# Data for review:
+---+
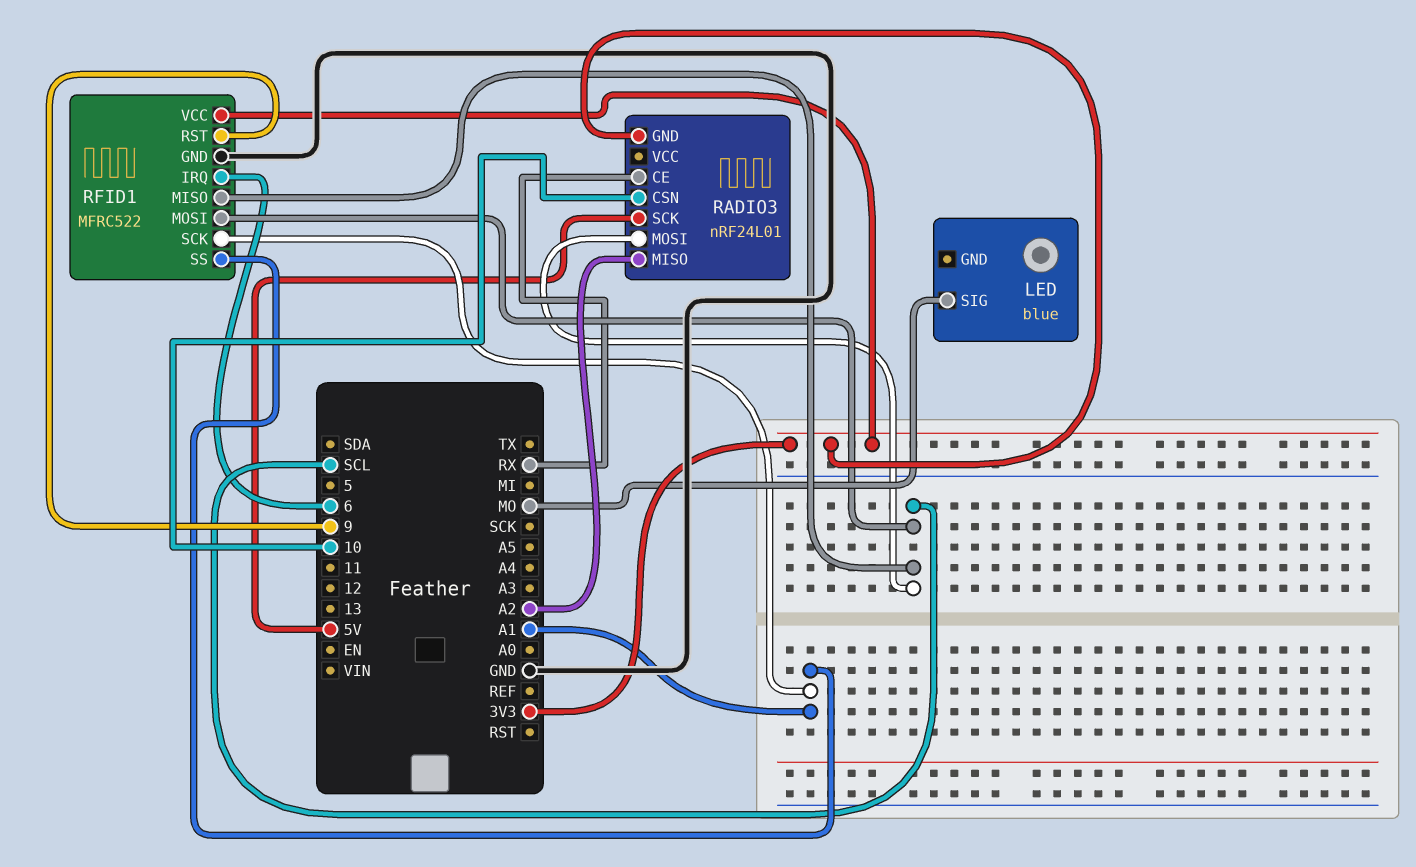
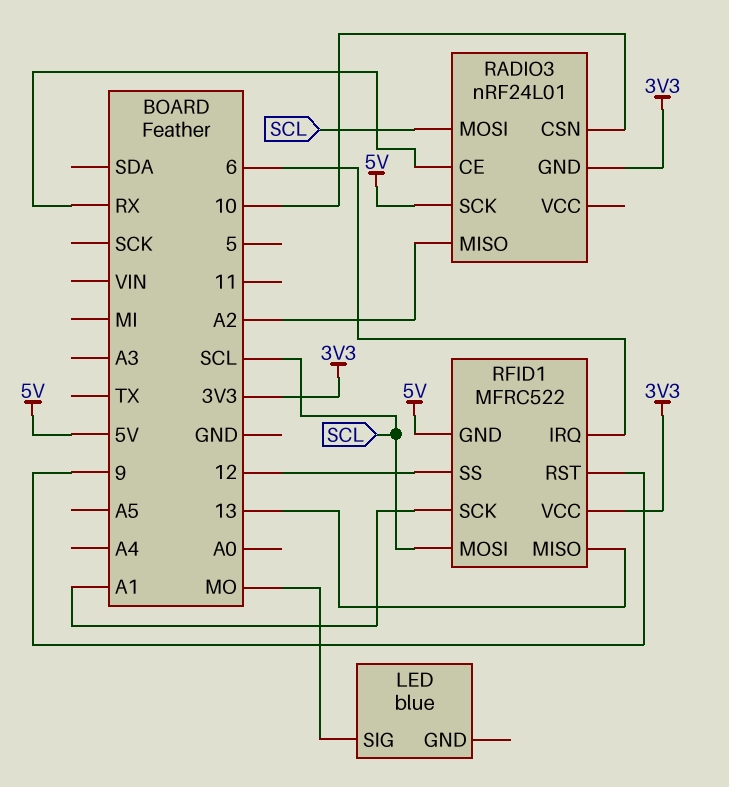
RFID1 pin GND: GND -> 5V
RFID1 pin MISO: SCL -> 13
RFID1 pin SS: A1 -> 12

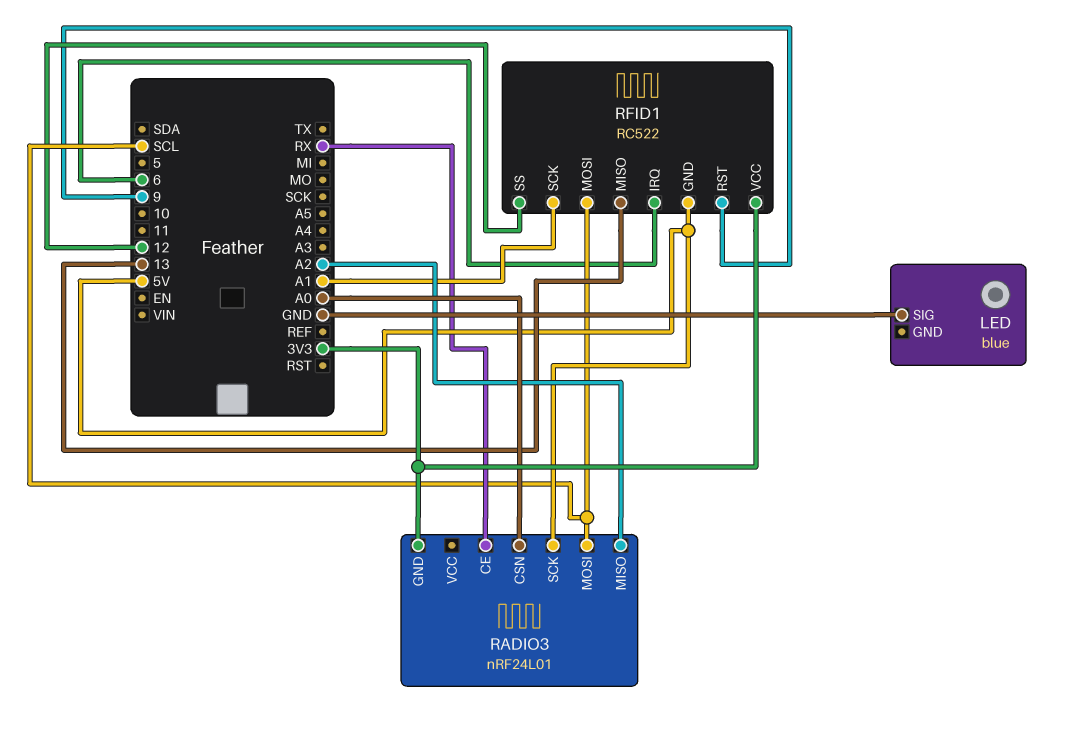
LED pin SIG: MO -> GND
RADIO3 pin CSN: 10 -> A0
RFID1: MFRC522 -> RC522

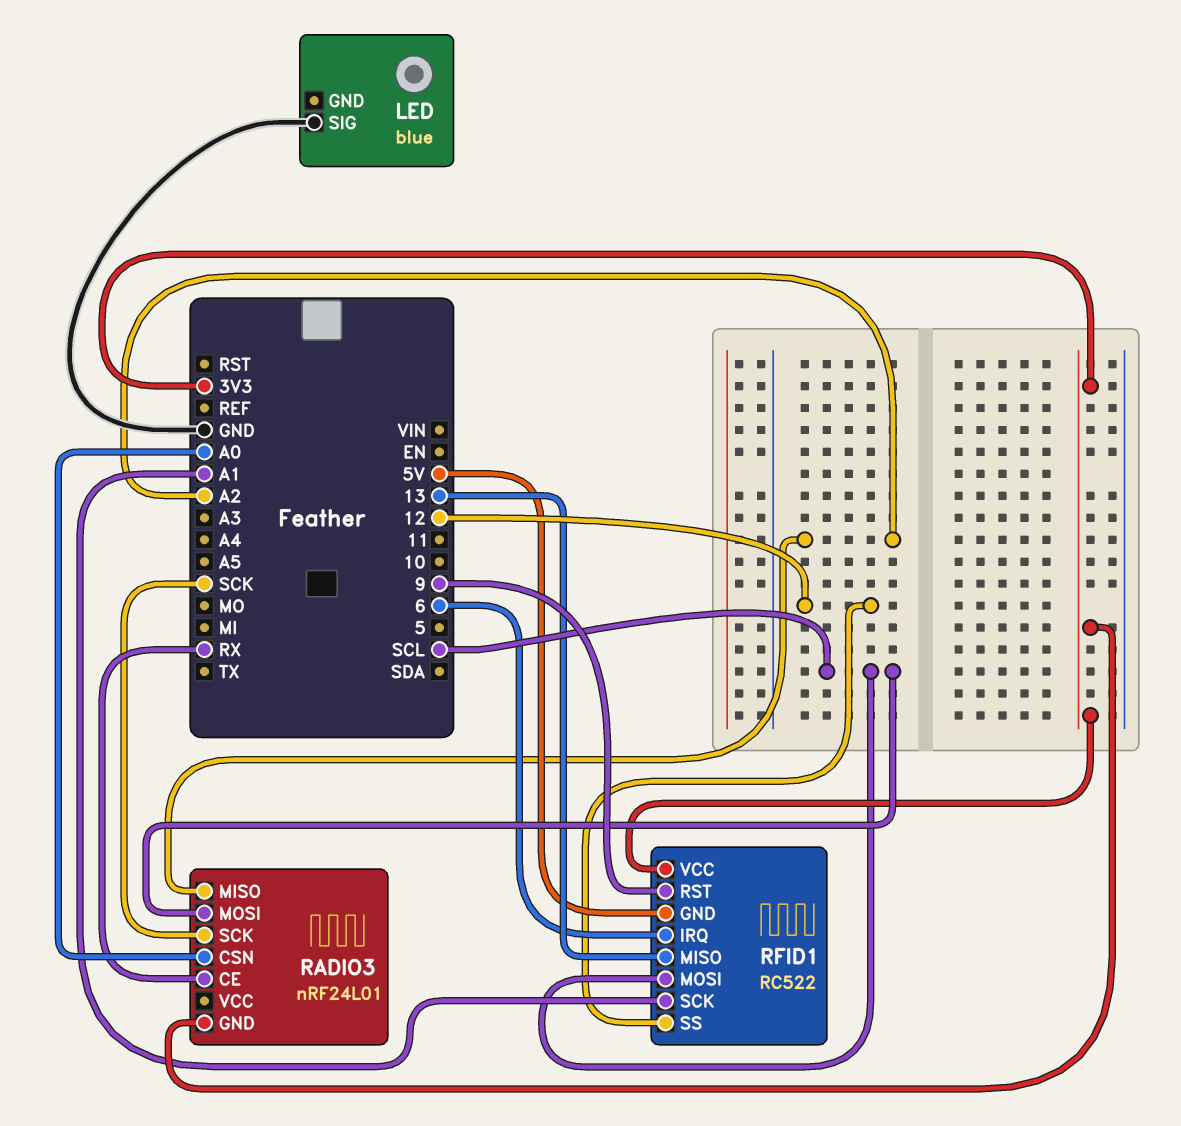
RADIO3 pin SCK: 5V -> SCK

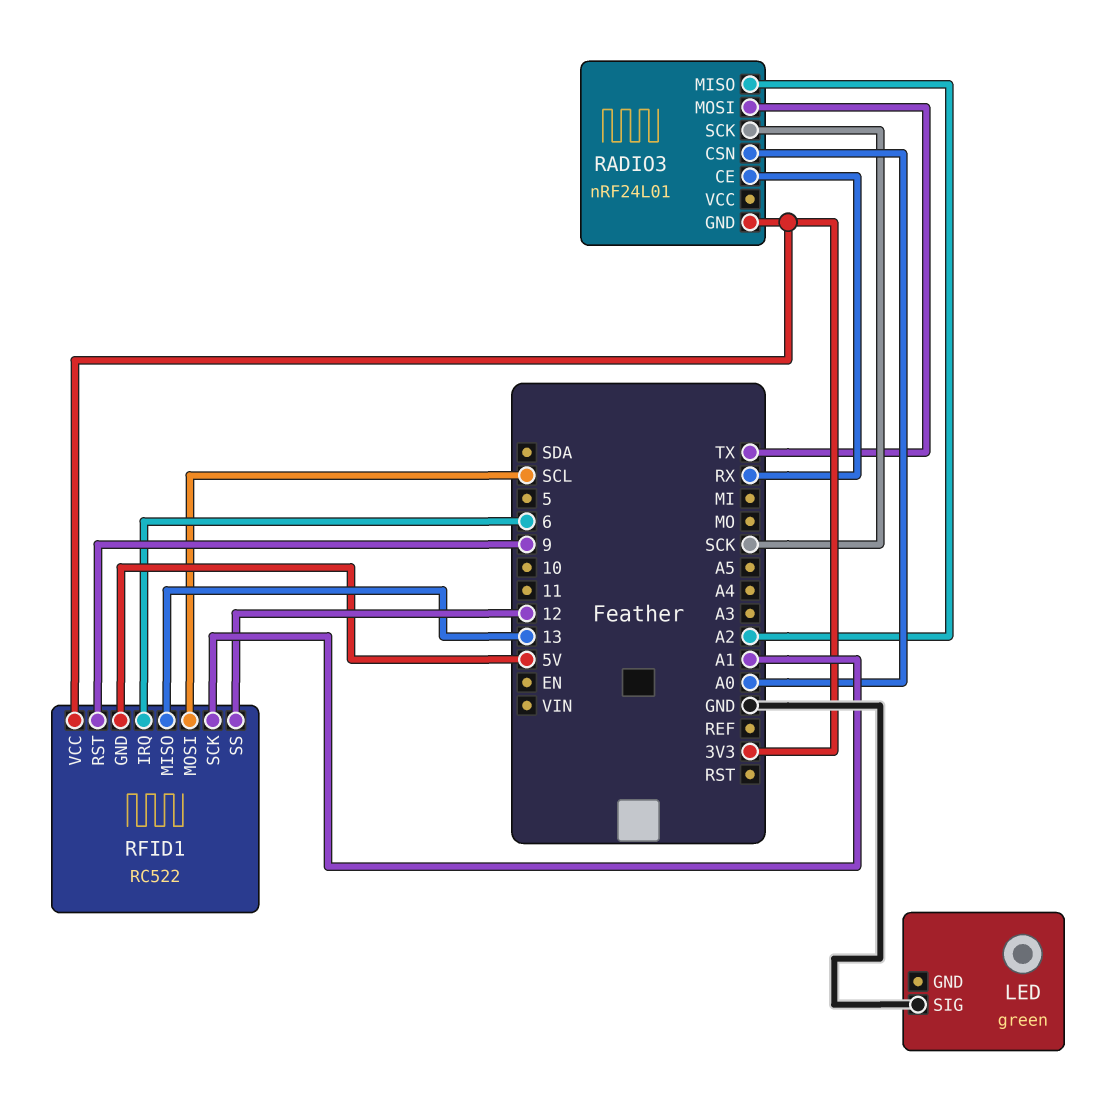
LED: blue -> green
RADIO3 pin MOSI: SCL -> TX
+---+
# Problem statement:
Whatever pictures the entries contain, omit them, and write the rest out exactly.

# Solution for this exercise:
RFID1 pin GND: GND -> 5V
RFID1 pin MISO: SCL -> 13
RFID1 pin SS: A1 -> 12

LED pin SIG: MO -> GND
RADIO3 pin CSN: 10 -> A0
RFID1: MFRC522 -> RC522

RADIO3 pin SCK: 5V -> SCK

LED: blue -> green
RADIO3 pin MOSI: SCL -> TX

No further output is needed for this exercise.